◆ **Prompt**:
Retype the entries below exactly, but begin at the line containing "none -> pink brick I10 level 2" and end at the last line.

--*--

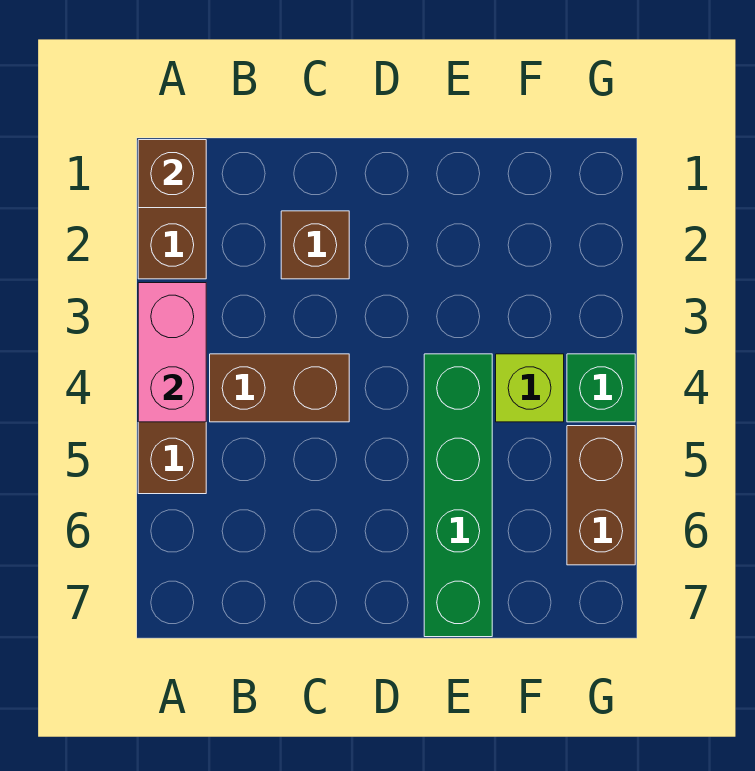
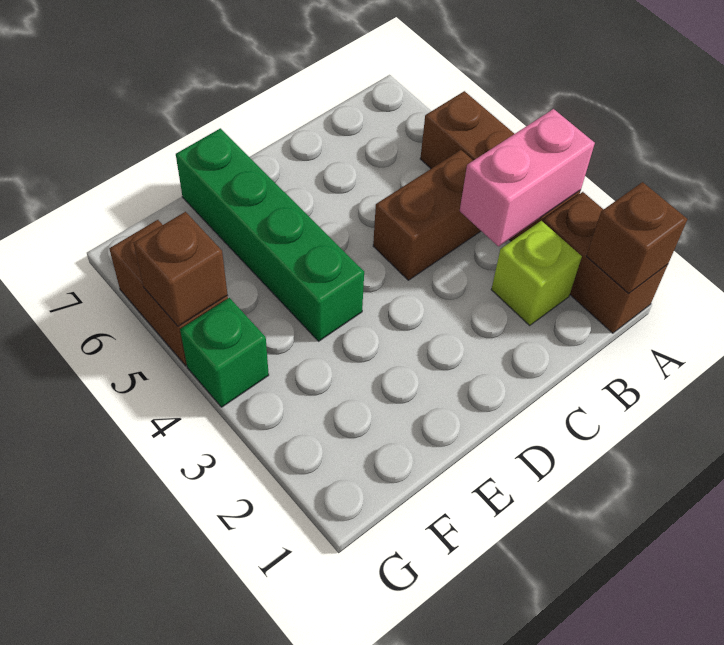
pink brick A3:A4 level 2 -> pink brick A3:B3 level 2
brown brick C2 level 1 -> brown brick G5 level 2
lime brick F4 level 1 -> lime brick B2 level 1

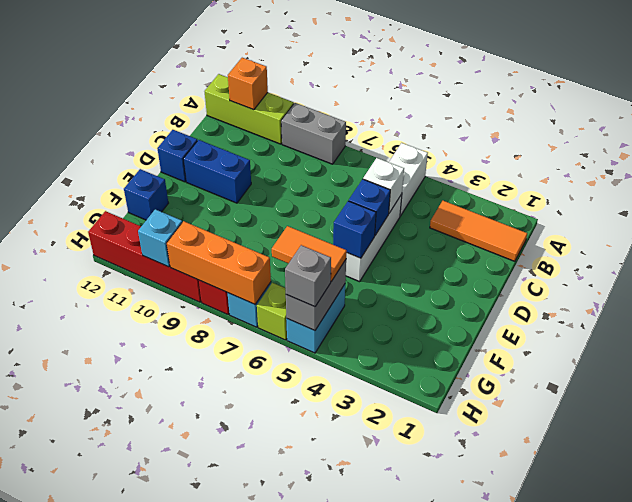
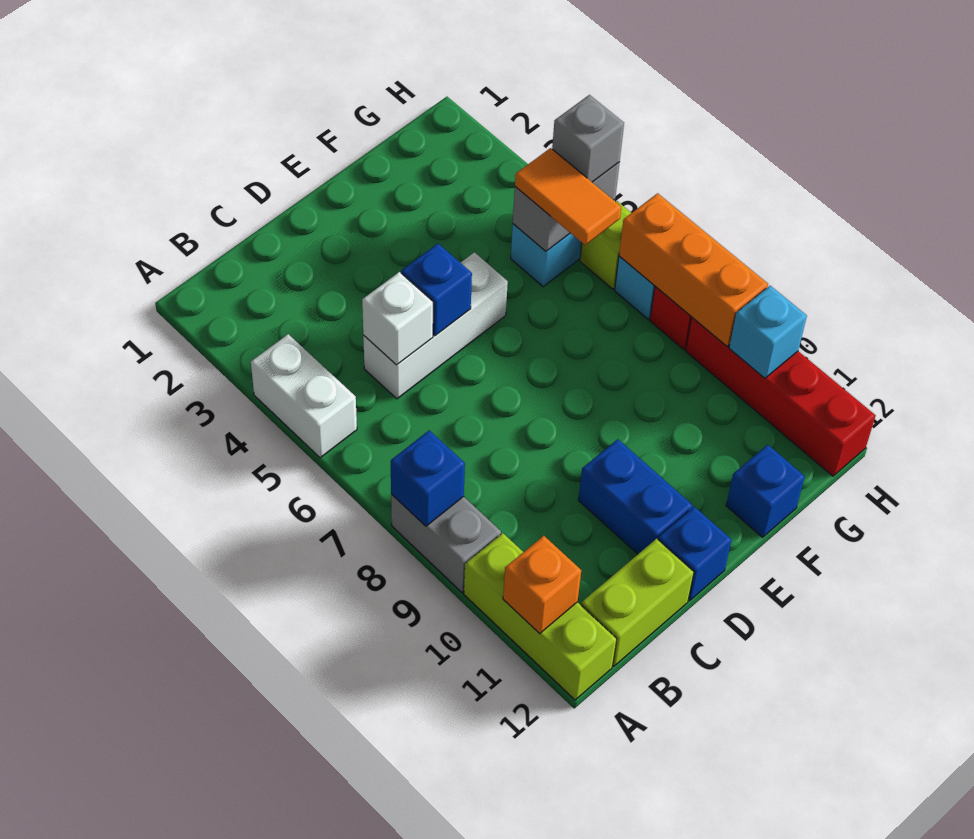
white brick A5:B5 level 1 -> white brick A4:A5 level 1
orange tile B1:B3 level 1 -> none
none -> lime brick B12:C12 level 1
blue brick E5 level 2 -> blue brick A8 level 2

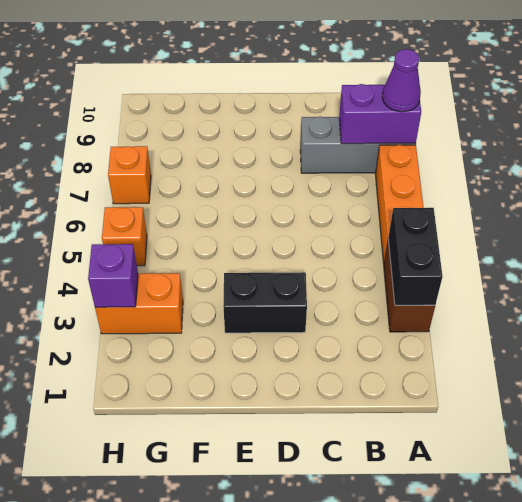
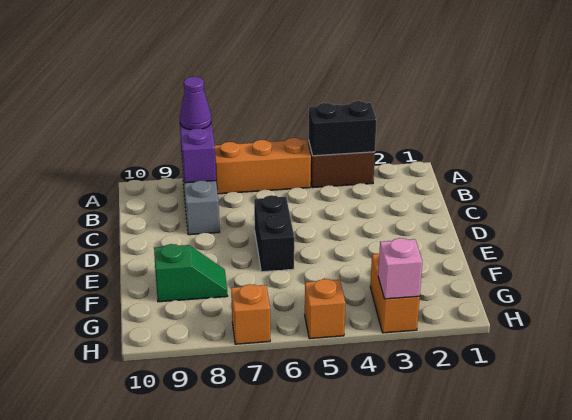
black brick D3:E3 level 1 -> black brick D6:E6 level 1
none -> green slope F8:F9 level 1 top 9
purple brick H3 level 2 -> pink brick H3 level 2

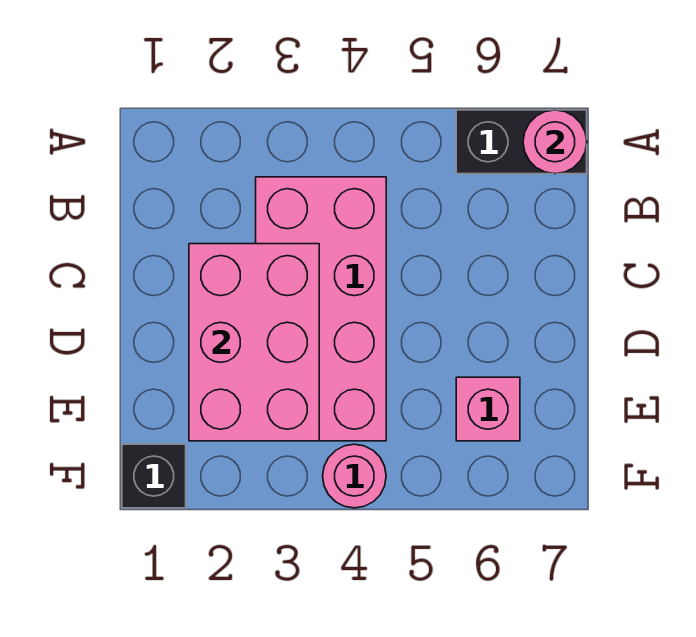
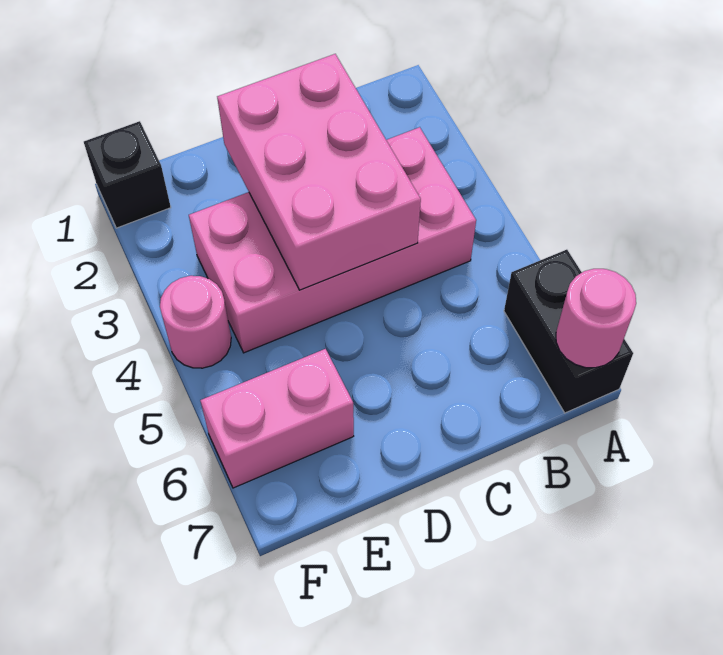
pink brick C2:E3 level 2 -> pink brick C2:D4 level 2
pink brick E6 level 1 -> pink brick E6:F6 level 1

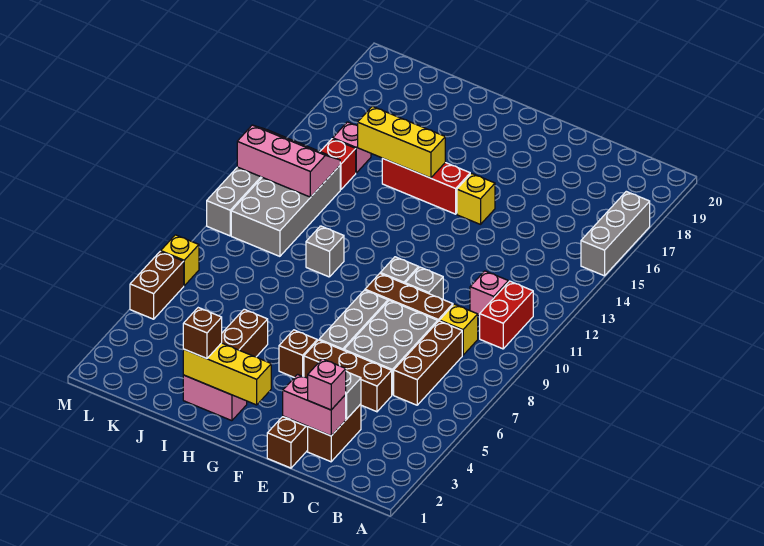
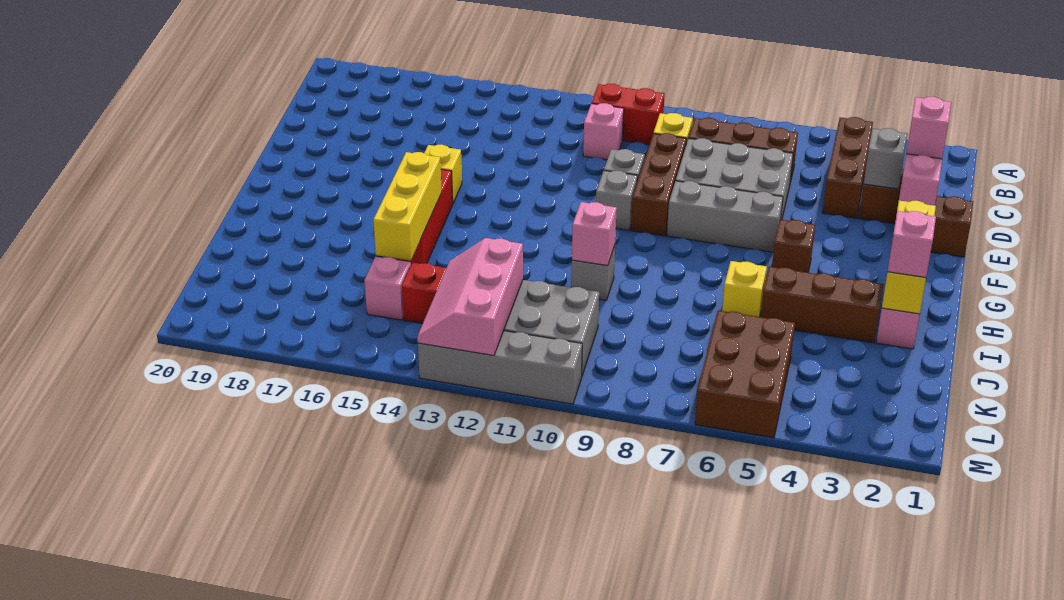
grey brick A15:A17 level 1 -> none
brown brick D5:F5 level 1 -> brown brick B4:D4 level 1
brown brick I2 level 3 -> pink brick I2 level 3
none -> pink brick I10 level 2
brown brick M5:M6 level 1 -> brown brick K5:M6 level 1
yellow brick M7 level 1 -> yellow brick I6 level 1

--*--

◆ **Problem solution**:
none -> pink brick I10 level 2
brown brick M5:M6 level 1 -> brown brick K5:M6 level 1
yellow brick M7 level 1 -> yellow brick I6 level 1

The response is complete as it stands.